§ What you will do
The whole listing, pictures aside, should be reproduced exactly.

======

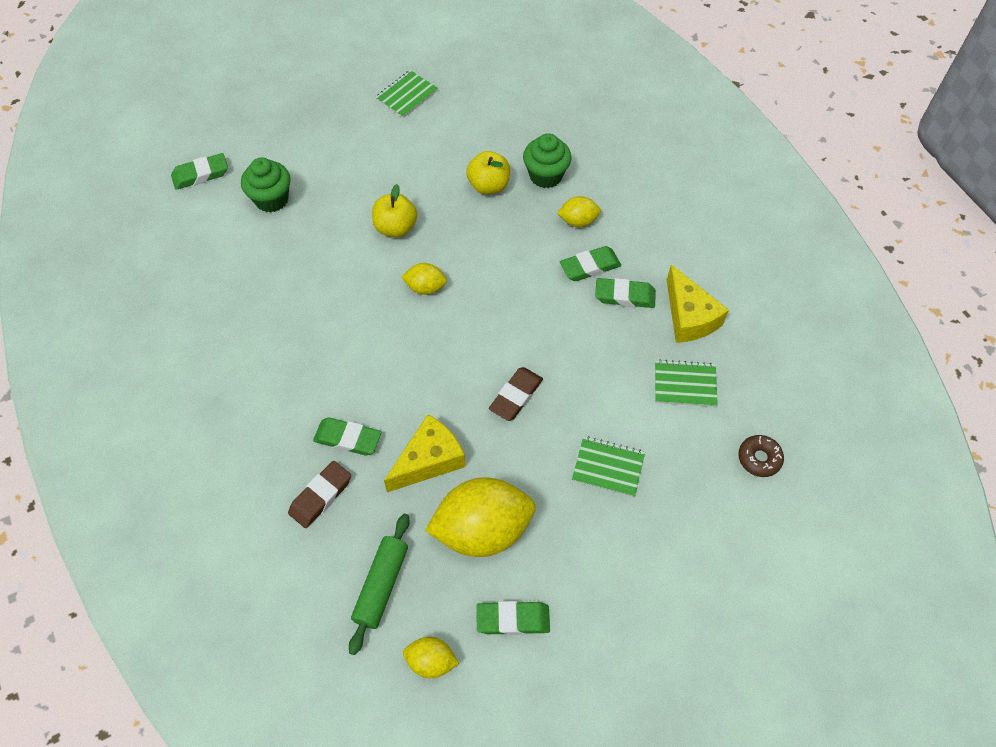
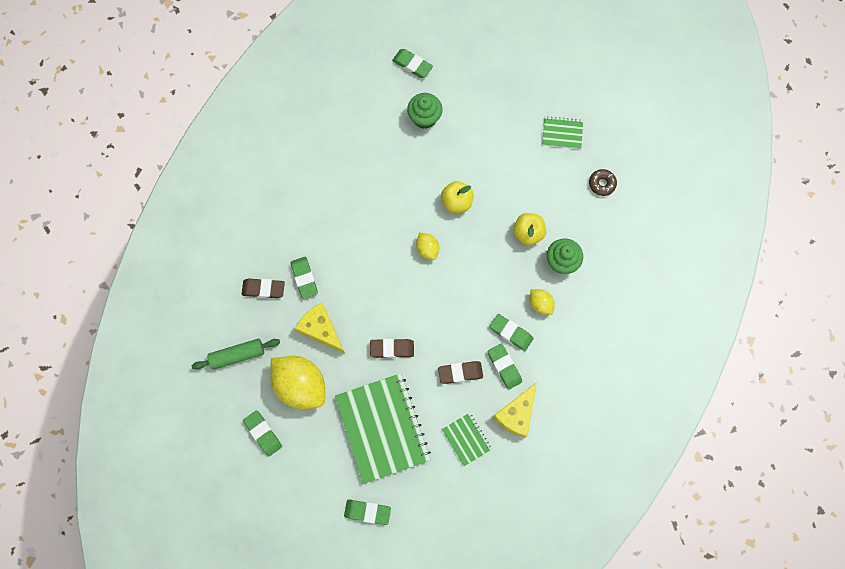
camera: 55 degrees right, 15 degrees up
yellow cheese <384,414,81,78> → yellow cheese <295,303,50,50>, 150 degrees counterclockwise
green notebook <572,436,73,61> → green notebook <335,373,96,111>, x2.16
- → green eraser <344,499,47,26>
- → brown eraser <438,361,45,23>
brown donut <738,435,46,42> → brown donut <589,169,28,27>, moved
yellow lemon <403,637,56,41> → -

======

§ Solution to the problem
camera: 55 degrees right, 15 degrees up
yellow cheese <384,414,81,78> → yellow cheese <295,303,50,50>, 150 degrees counterclockwise
green notebook <572,436,73,61> → green notebook <335,373,96,111>, x2.16
- → green eraser <344,499,47,26>
- → brown eraser <438,361,45,23>
brown donut <738,435,46,42> → brown donut <589,169,28,27>, moved
yellow lemon <403,637,56,41> → -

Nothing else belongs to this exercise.